# Set exercise
Please extract every line from the rows below that contains the string "coordinates" and list those lines.

[Extracted entries start]

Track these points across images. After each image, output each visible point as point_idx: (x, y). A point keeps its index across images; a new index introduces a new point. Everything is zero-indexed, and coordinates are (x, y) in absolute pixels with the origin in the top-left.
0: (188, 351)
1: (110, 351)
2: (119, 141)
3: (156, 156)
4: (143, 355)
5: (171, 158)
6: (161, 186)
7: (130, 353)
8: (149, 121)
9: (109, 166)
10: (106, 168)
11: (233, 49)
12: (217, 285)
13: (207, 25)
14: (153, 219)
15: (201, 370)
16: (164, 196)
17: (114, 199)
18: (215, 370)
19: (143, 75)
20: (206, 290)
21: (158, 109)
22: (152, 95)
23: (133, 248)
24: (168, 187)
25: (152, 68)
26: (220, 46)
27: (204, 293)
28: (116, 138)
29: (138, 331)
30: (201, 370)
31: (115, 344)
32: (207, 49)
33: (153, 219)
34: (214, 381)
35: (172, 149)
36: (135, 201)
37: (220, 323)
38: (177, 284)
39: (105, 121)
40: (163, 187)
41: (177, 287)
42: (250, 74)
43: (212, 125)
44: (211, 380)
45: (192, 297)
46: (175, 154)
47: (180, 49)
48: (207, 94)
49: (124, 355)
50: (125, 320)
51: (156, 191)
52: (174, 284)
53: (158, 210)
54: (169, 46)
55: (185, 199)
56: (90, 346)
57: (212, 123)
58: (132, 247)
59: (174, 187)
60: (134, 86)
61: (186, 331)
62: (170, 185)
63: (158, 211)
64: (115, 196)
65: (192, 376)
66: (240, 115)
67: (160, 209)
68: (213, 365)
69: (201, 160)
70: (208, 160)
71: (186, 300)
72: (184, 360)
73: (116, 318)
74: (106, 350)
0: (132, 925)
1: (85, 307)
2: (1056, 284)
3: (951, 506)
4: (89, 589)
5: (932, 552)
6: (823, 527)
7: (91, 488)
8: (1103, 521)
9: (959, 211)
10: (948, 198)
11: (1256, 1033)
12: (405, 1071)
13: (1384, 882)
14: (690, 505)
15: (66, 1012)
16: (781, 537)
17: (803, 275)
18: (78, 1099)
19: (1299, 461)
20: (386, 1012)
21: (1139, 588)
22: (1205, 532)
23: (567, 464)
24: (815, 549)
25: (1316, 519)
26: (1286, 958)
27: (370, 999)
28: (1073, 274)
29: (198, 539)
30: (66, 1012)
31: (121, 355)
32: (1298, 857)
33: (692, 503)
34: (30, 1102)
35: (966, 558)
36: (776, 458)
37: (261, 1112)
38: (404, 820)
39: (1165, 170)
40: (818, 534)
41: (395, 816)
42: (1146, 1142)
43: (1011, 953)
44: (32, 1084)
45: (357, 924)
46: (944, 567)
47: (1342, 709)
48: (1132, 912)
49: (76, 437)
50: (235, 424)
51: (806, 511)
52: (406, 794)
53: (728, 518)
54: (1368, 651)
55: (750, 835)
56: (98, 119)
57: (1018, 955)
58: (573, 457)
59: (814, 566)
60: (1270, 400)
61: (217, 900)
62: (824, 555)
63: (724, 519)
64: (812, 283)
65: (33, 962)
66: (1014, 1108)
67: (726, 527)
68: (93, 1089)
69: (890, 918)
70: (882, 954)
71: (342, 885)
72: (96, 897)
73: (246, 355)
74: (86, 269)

[Extracted entries end]

# Answer below
Track these points across images. After each image, output each visible point as point_idx: (x, y). A point keeps its index across images; a new index introduces a new point. Everything is zero-indexed, and coordinates are (x, y) in absolute pixels with the origin in the top-left.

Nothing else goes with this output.